[Start of Attachment]

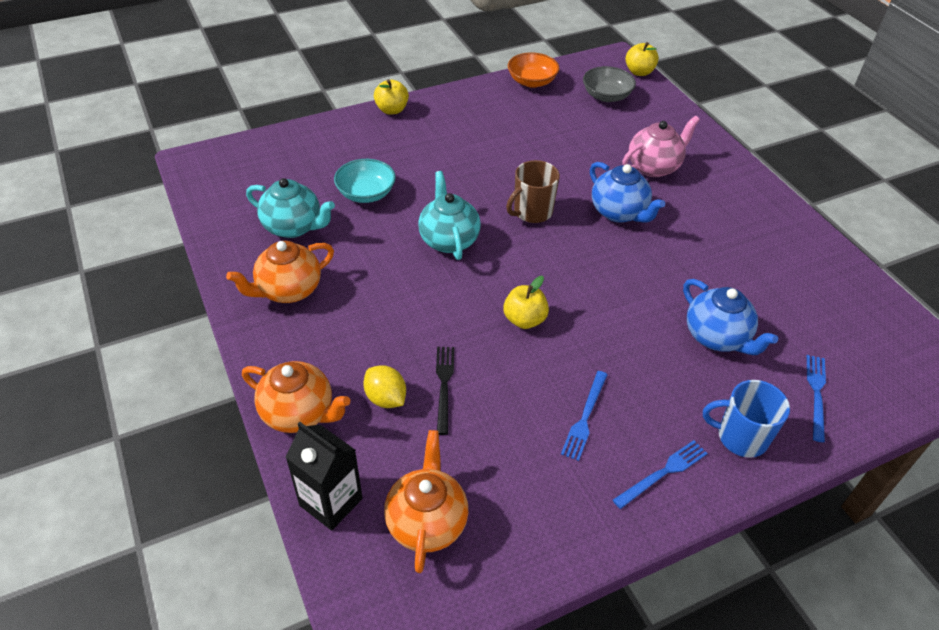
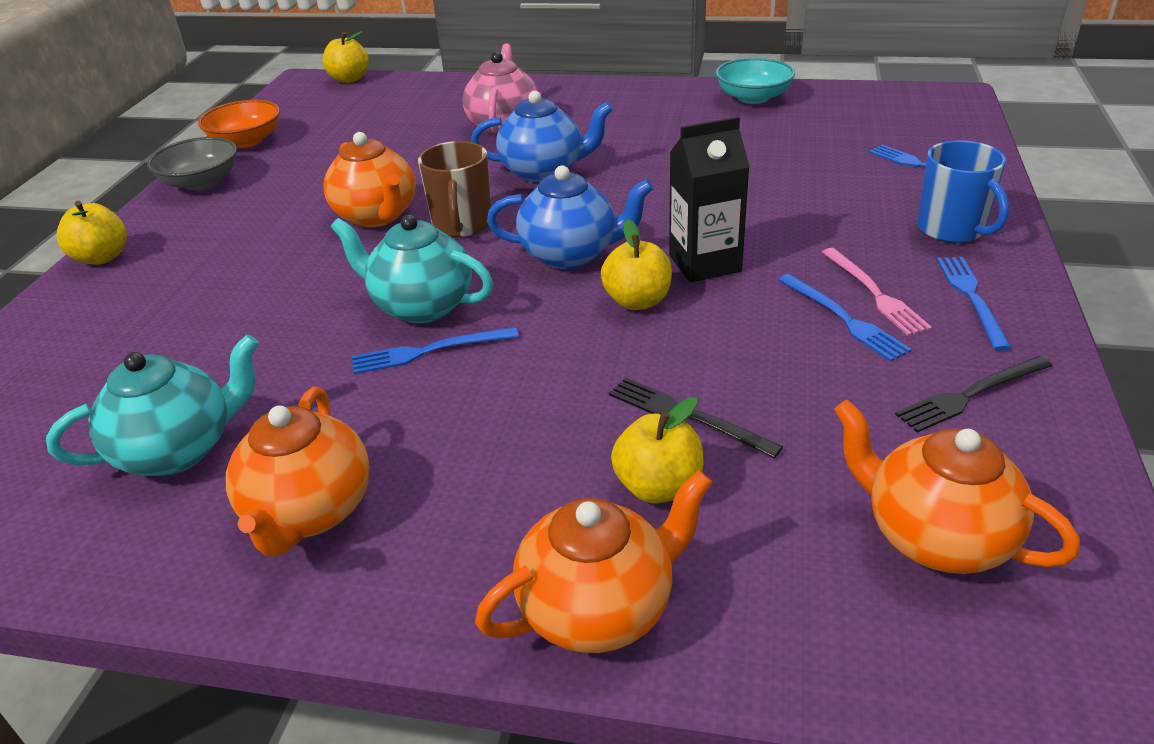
camera: 50 degrees left, 10 degrees down
(331, 502) = (826, 642): black carton -> black carton (704, 263)
(366, 193) = (225, 344): turquoise bowl -> turquoise bowl (753, 97)
(386, 398) = (658, 487): yellow lemon -> yellow apple
(417, 264) = (429, 351): none -> blue fork
(509, 176) = (377, 216): none -> orange teapot
(558, 502) = (971, 395): none -> black fork
(606, 96) = (352, 109): grey bowl -> grey bowl (201, 182)
(625, 422) = (874, 293): none -> pink fork
(717, 337) = (797, 188): blue teapot -> blue teapot (571, 254)
(740, 437) = (952, 229): blue mug -> blue mug turned 75 degrees counterclockwise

[End of Attachment]

## [WHAT TO DO]
If a line in the listing holds the word "bowl", list that line.

## [WRITTEN ANSWER]
(366, 193) = (225, 344): turquoise bowl -> turquoise bowl (753, 97)
(606, 96) = (352, 109): grey bowl -> grey bowl (201, 182)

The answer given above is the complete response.